TASK DETAILS
Copy out each line of the listing below in which the string "brown" occurs.

=== Section Start ===

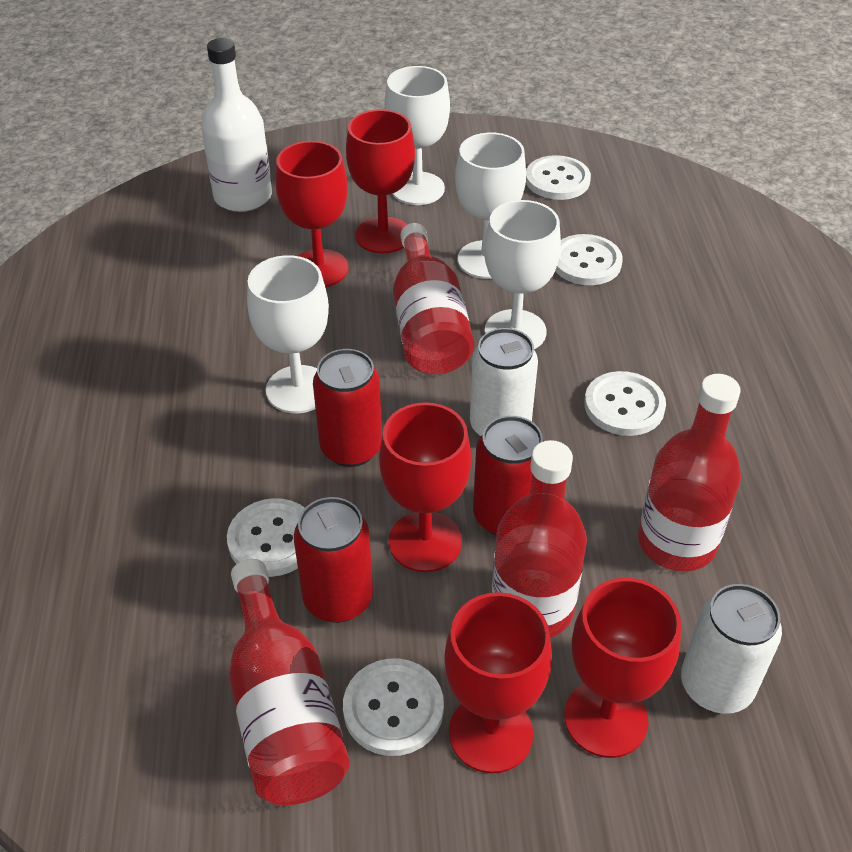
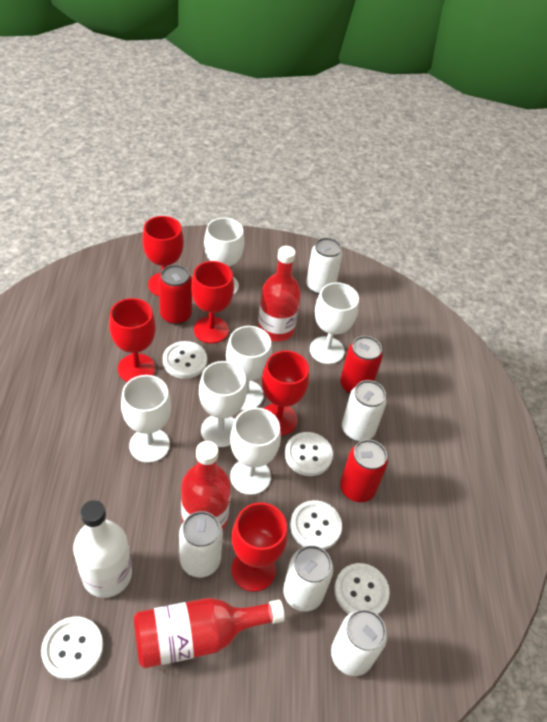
red bottle: 4 -> 3
white can: 2 -> 5
white goblet: 4 -> 6

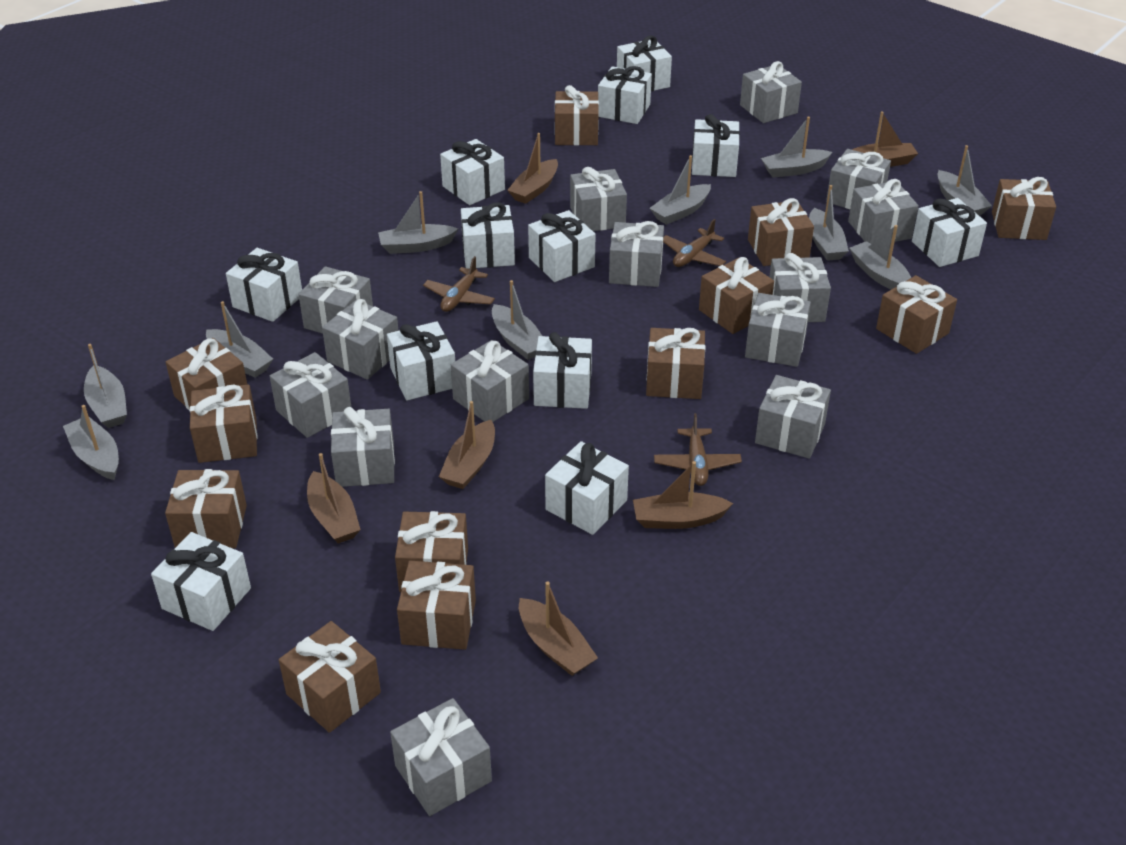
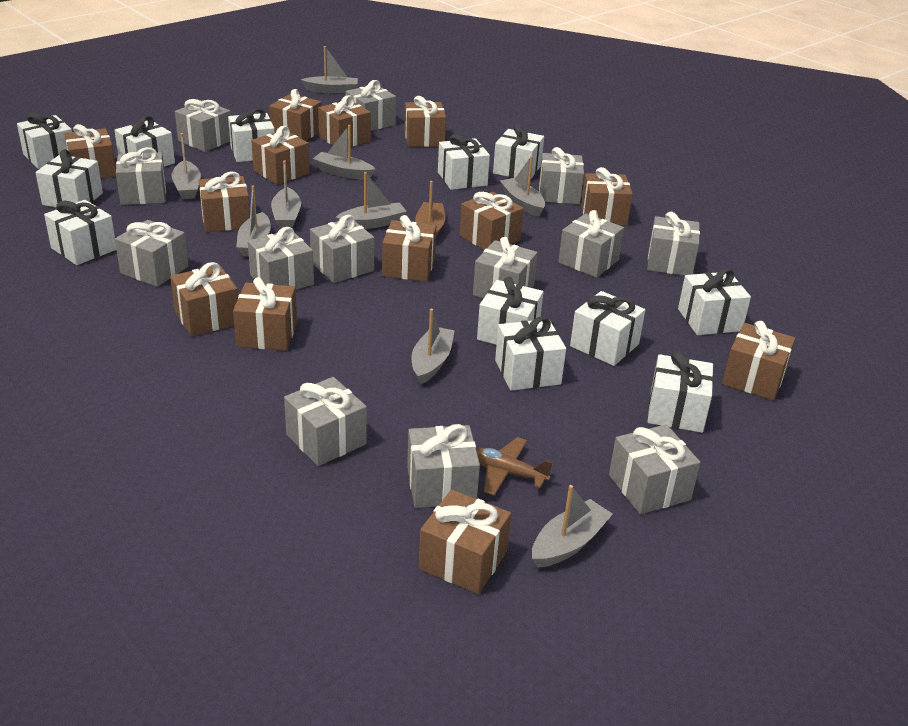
brown boat: 6 -> 1
brown gift: 12 -> 13
brown plane: 3 -> 1
grey boat: 10 -> 9
grey gift: 14 -> 13

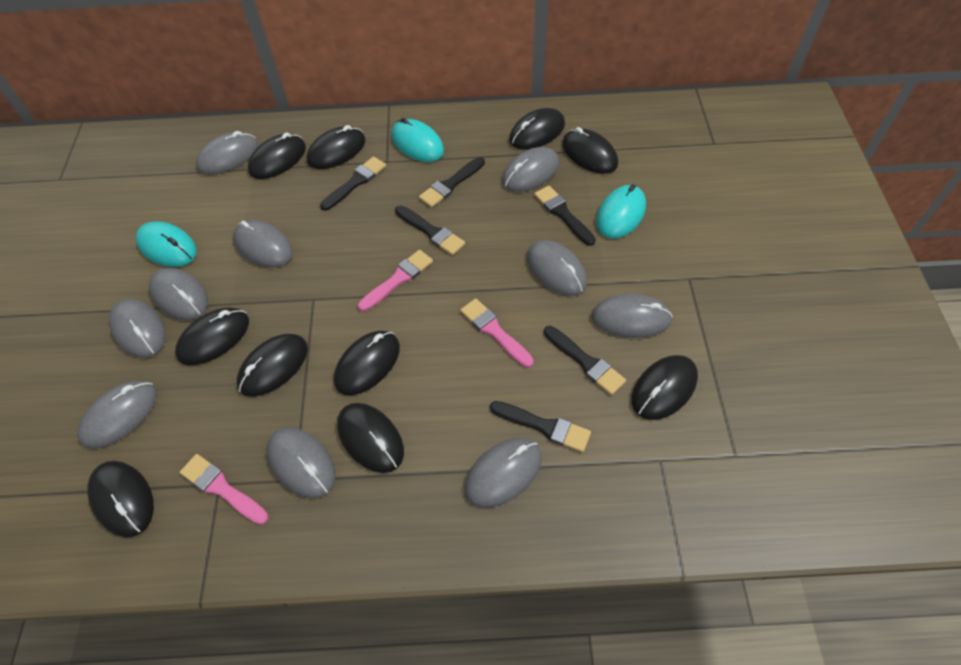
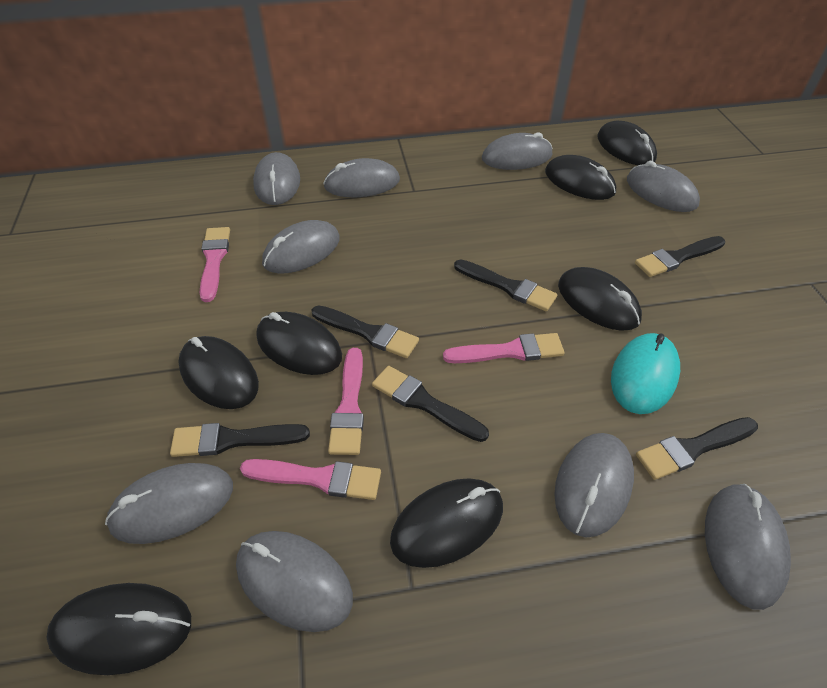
black mouse: 10 -> 7
grey mouse: 10 -> 9
pink brush: 3 -> 4
turquoise mouse: 3 -> 1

=== Section End ===

RESPONSE
brown boat: 6 -> 1
brown gift: 12 -> 13
brown plane: 3 -> 1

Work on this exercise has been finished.